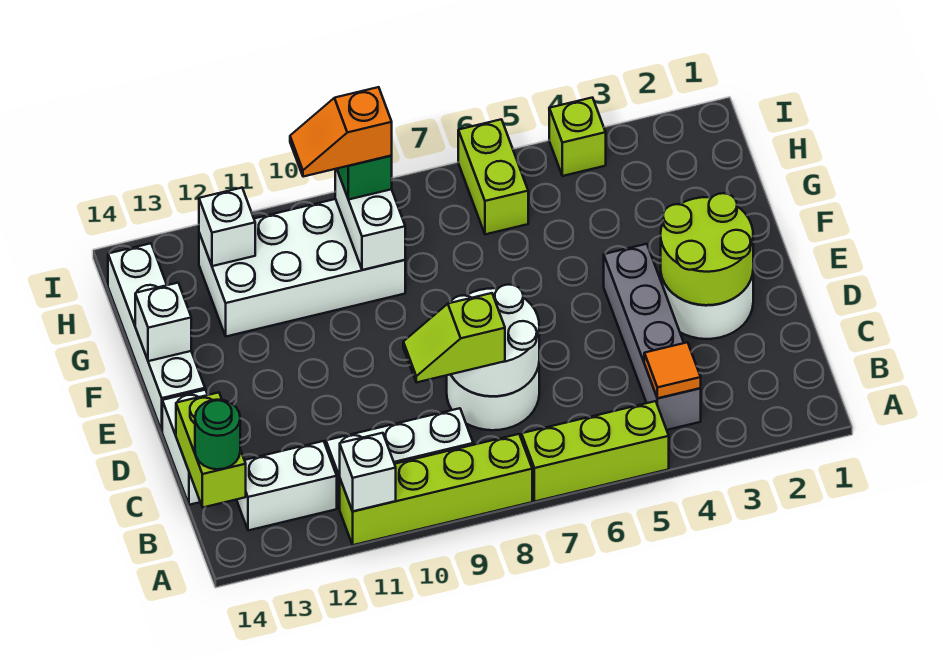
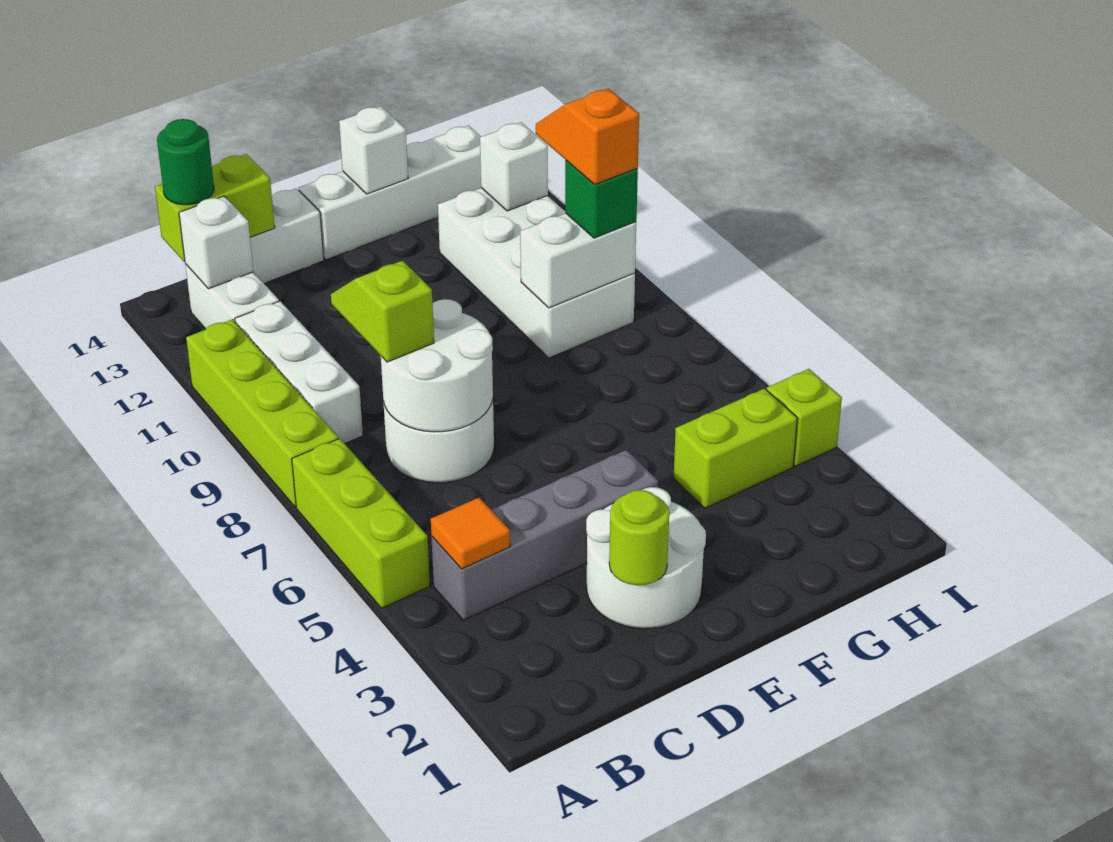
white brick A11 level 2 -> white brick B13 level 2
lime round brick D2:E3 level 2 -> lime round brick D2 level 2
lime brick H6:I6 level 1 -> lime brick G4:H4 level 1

**PROBLEM TO WORK ON:** Please give all of the data again, exact and free of pictures.

**REPLY TO THE TASK:**
white brick A11 level 2 -> white brick B13 level 2
lime round brick D2:E3 level 2 -> lime round brick D2 level 2
lime brick H6:I6 level 1 -> lime brick G4:H4 level 1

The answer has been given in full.